─── Task material ───
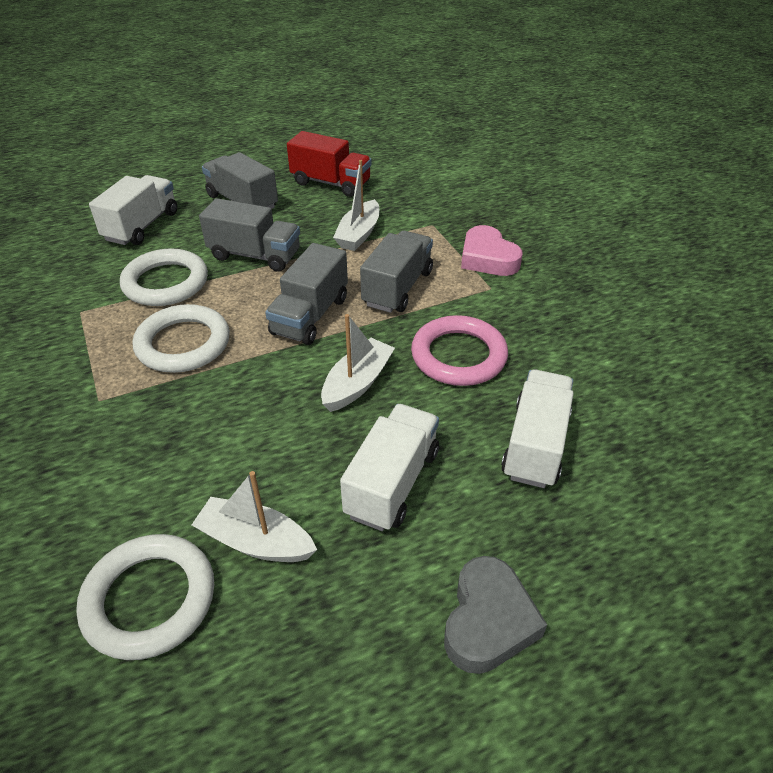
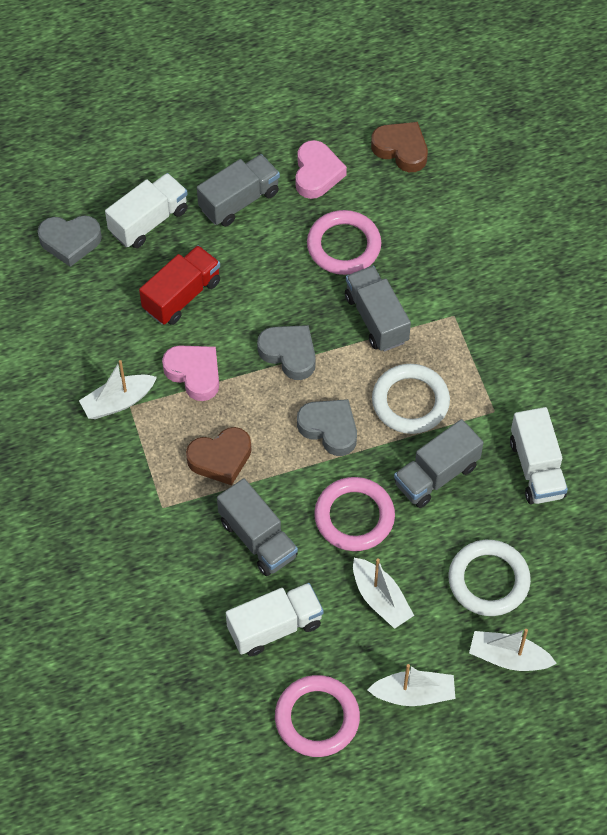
brown heart: 0 -> 2
grey heart: 1 -> 3
pink heart: 1 -> 2
pink ring: 1 -> 3
white boat: 3 -> 4
white ring: 3 -> 2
───
**Brief:**
Each record must be repeated exactly, and no picture may be carried over.

**Answer box:**
brown heart: 0 -> 2
grey heart: 1 -> 3
pink heart: 1 -> 2
pink ring: 1 -> 3
white boat: 3 -> 4
white ring: 3 -> 2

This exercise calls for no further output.